**Dataset extract:**
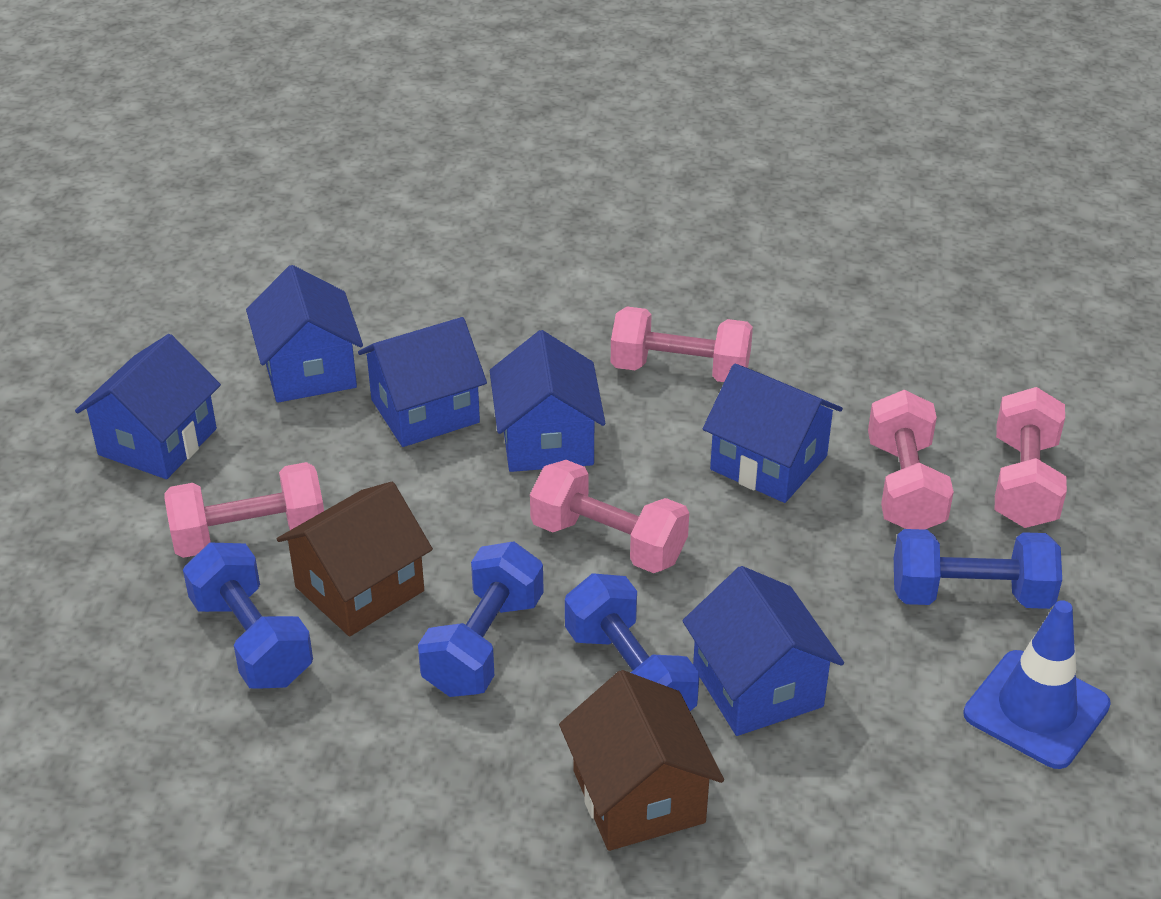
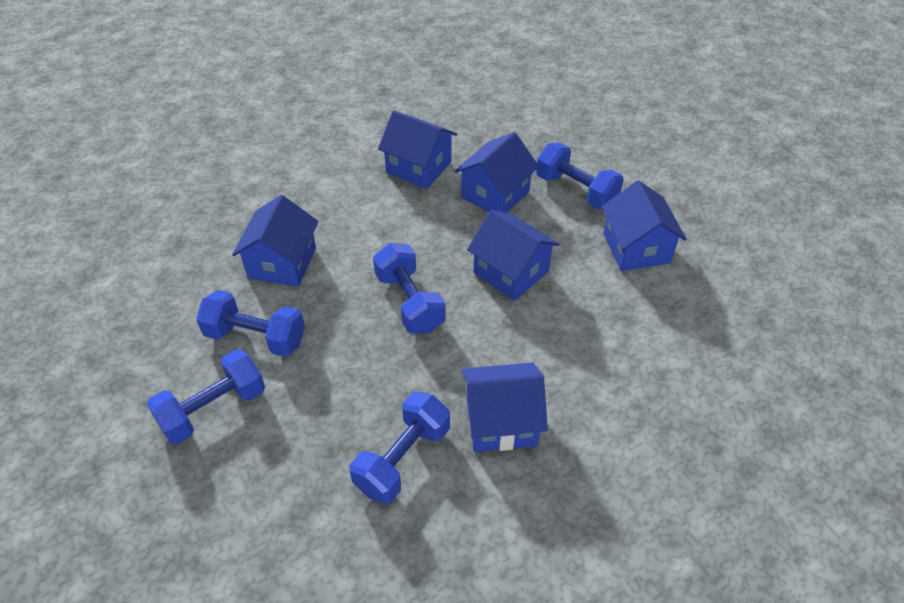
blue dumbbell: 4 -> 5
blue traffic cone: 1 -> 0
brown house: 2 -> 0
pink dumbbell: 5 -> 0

**Task:** The data must be printed exactly, image-free.

**Answer to the exercise:**
blue dumbbell: 4 -> 5
blue traffic cone: 1 -> 0
brown house: 2 -> 0
pink dumbbell: 5 -> 0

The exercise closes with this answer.